* Problem to work on *
Down to the last line, transcribe the records verbatim and exclude the images.

* Listed records *
■ ■ ■ ■ ■

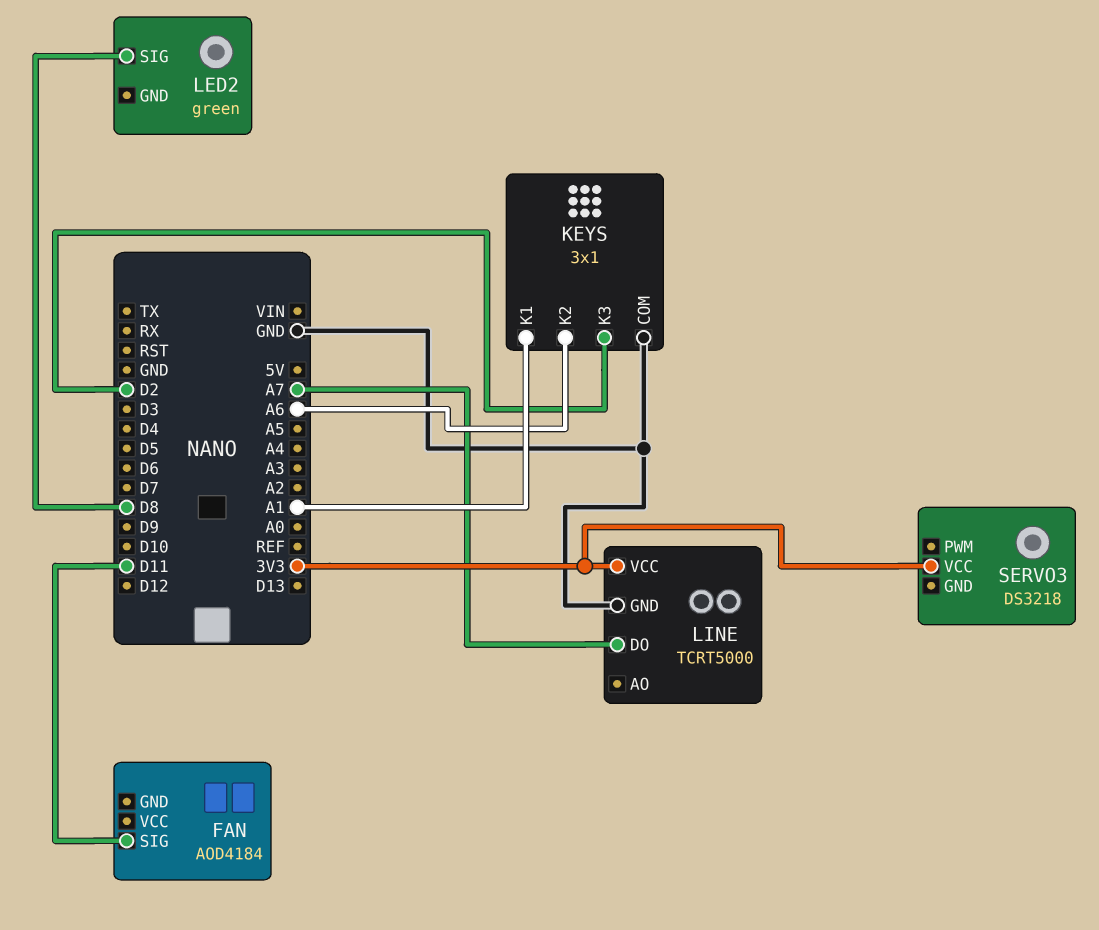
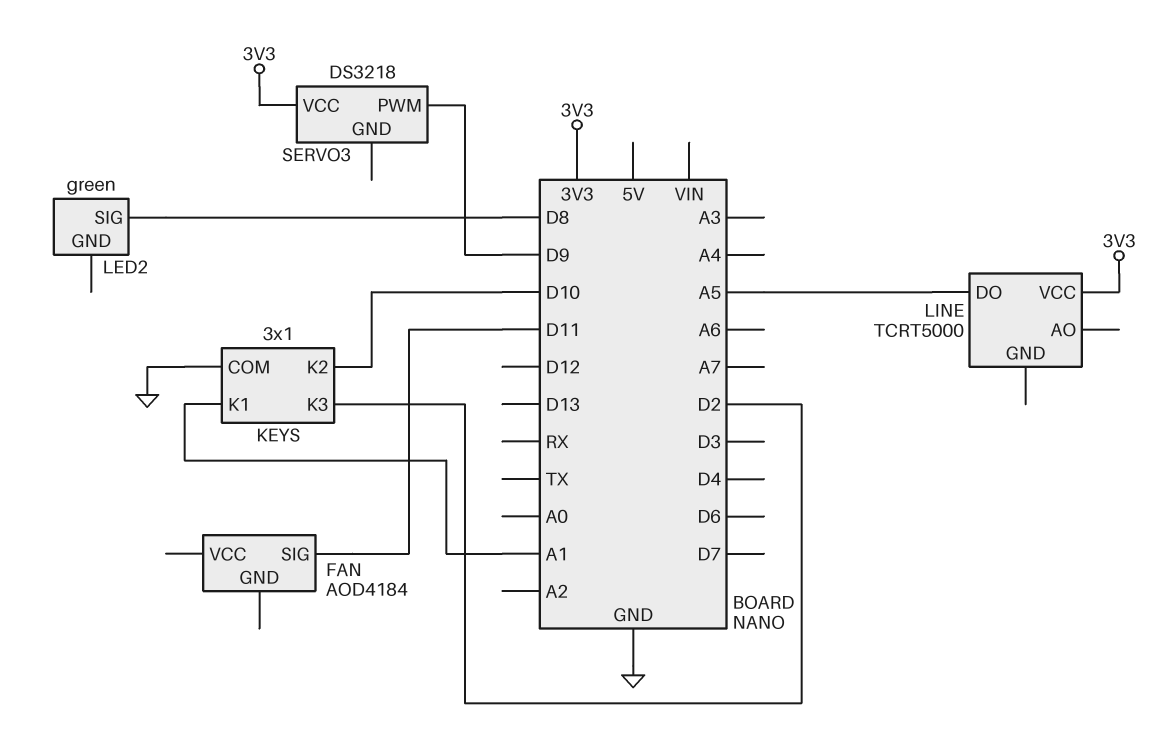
KEYS pin K2: A6 -> D10
LINE pin DO: A7 -> A5
LINE pin GND: GND -> none
SERVO3 pin PWM: none -> D9

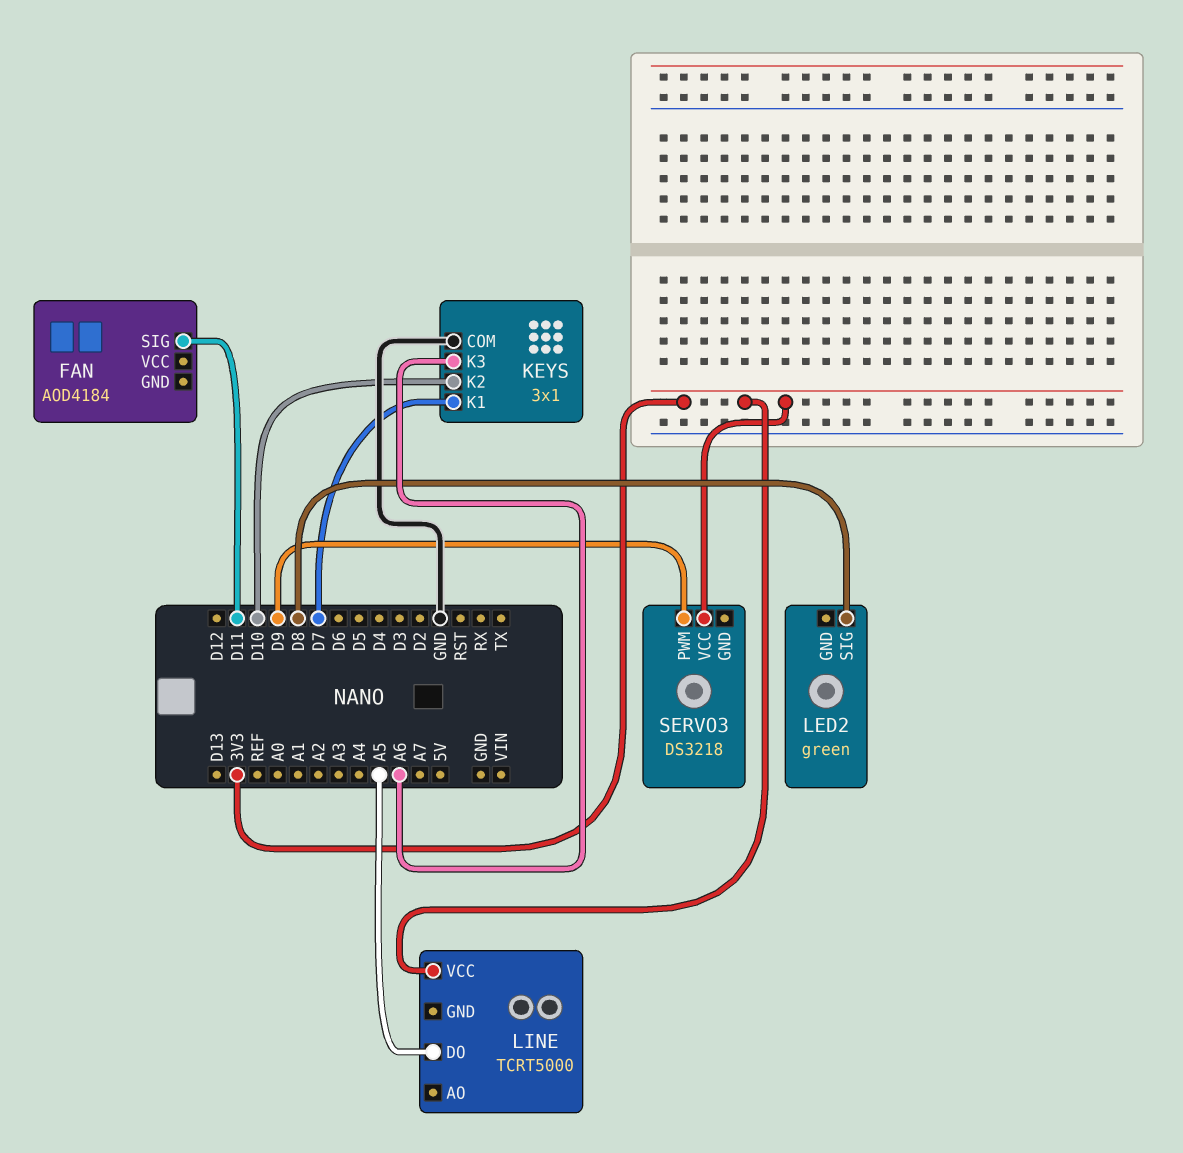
KEYS pin K1: A1 -> D7
KEYS pin K3: D2 -> A6

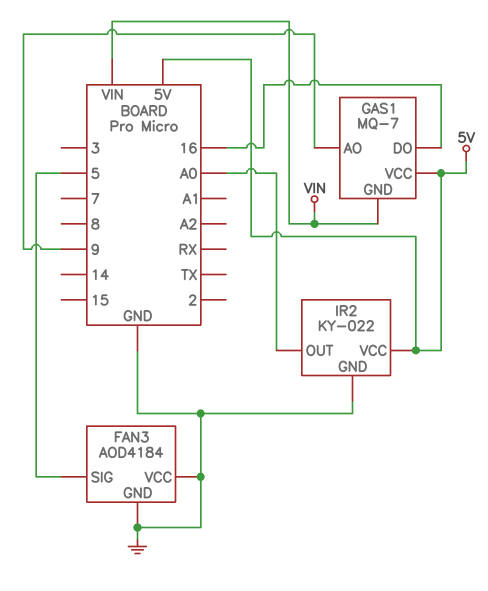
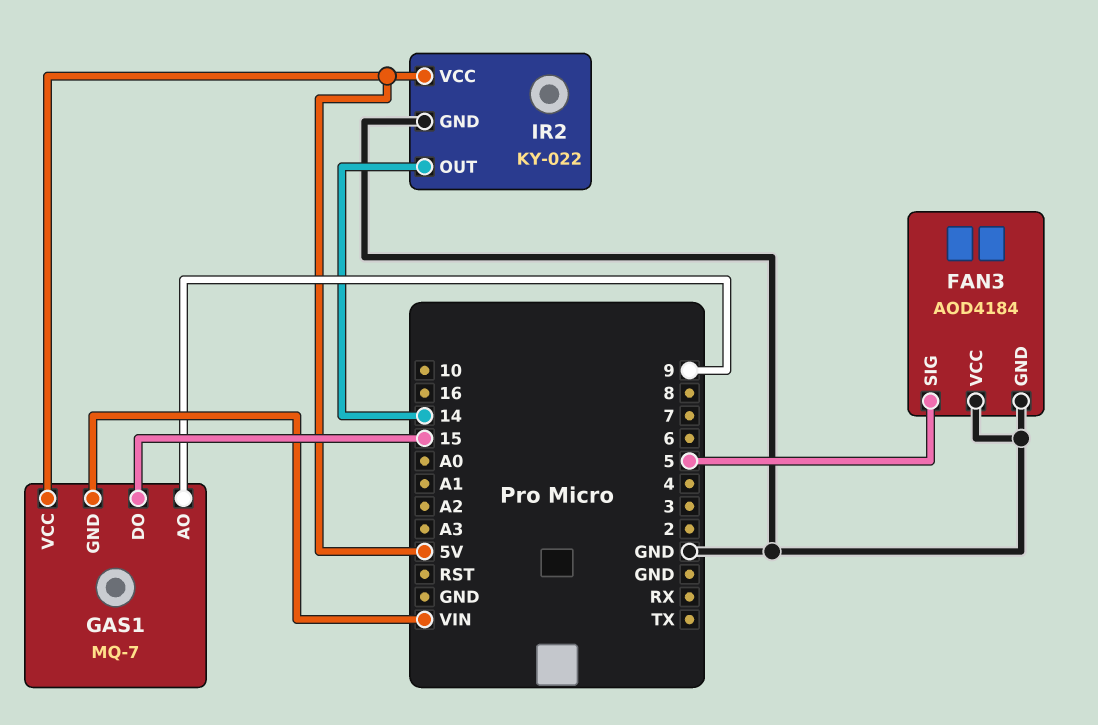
GAS1 pin DO: 16 -> 15
IR2 pin OUT: A0 -> 14

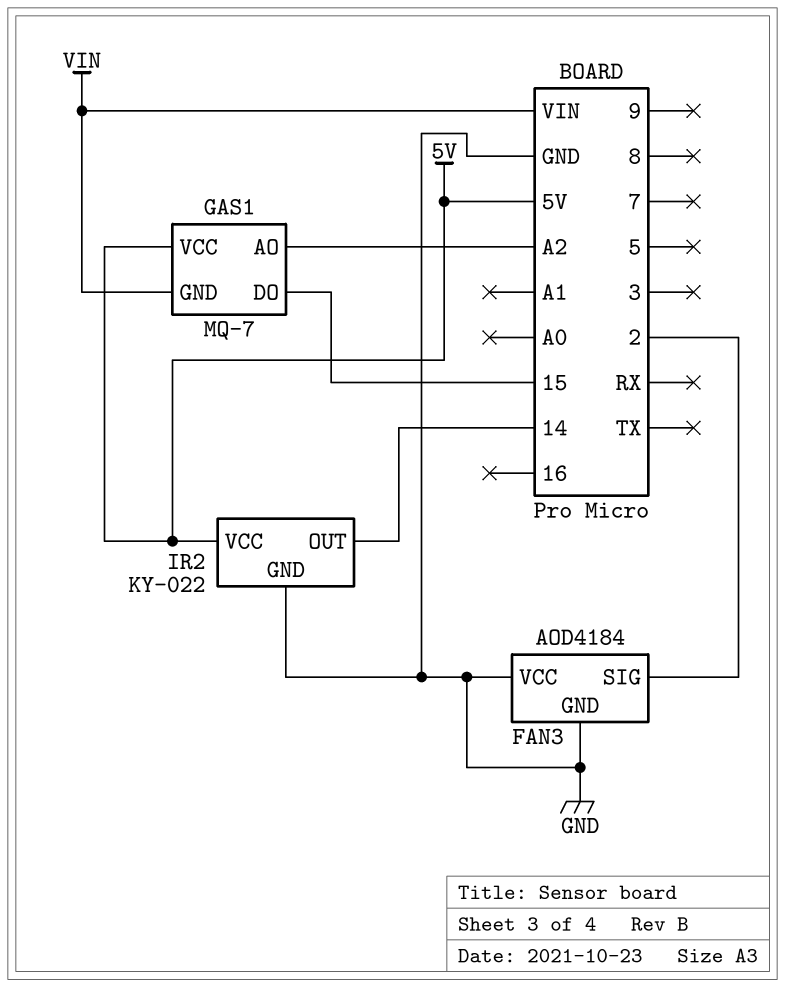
FAN3 pin SIG: 5 -> 2
GAS1 pin AO: 9 -> A2

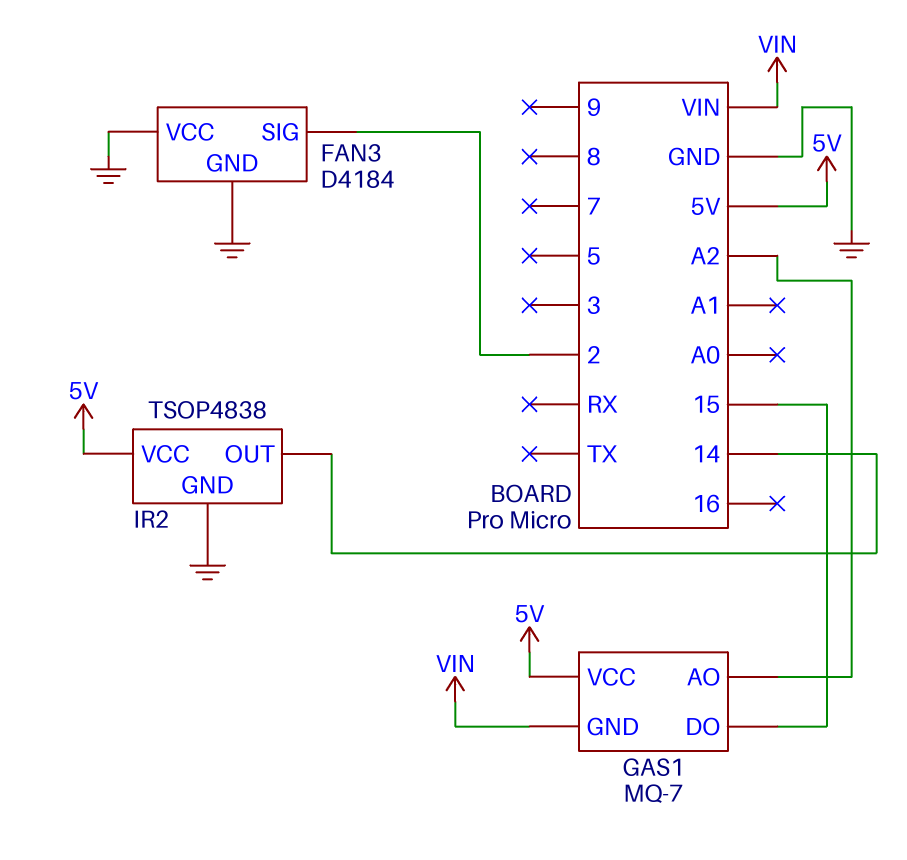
FAN3: AOD4184 -> D4184
IR2: KY-022 -> TSOP4838

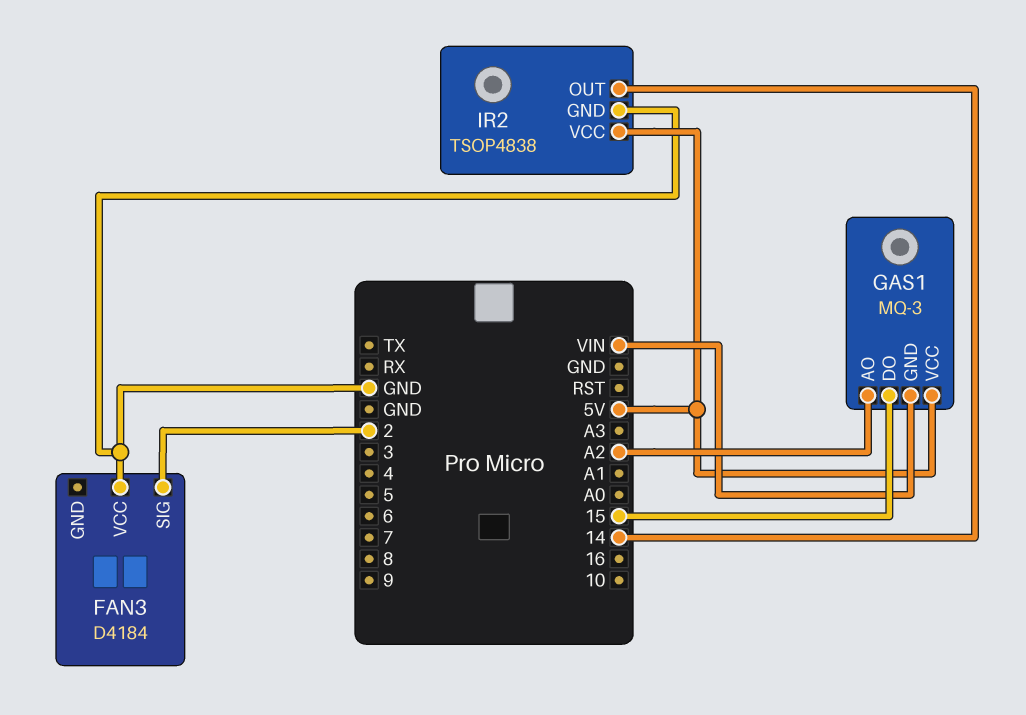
FAN3 pin GND: GND -> none
GAS1: MQ-7 -> MQ-3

■ ■ ■ ■ ■

* Task output *
KEYS pin K2: A6 -> D10
LINE pin DO: A7 -> A5
LINE pin GND: GND -> none
SERVO3 pin PWM: none -> D9

KEYS pin K1: A1 -> D7
KEYS pin K3: D2 -> A6

GAS1 pin DO: 16 -> 15
IR2 pin OUT: A0 -> 14

FAN3 pin SIG: 5 -> 2
GAS1 pin AO: 9 -> A2

FAN3: AOD4184 -> D4184
IR2: KY-022 -> TSOP4838

FAN3 pin GND: GND -> none
GAS1: MQ-7 -> MQ-3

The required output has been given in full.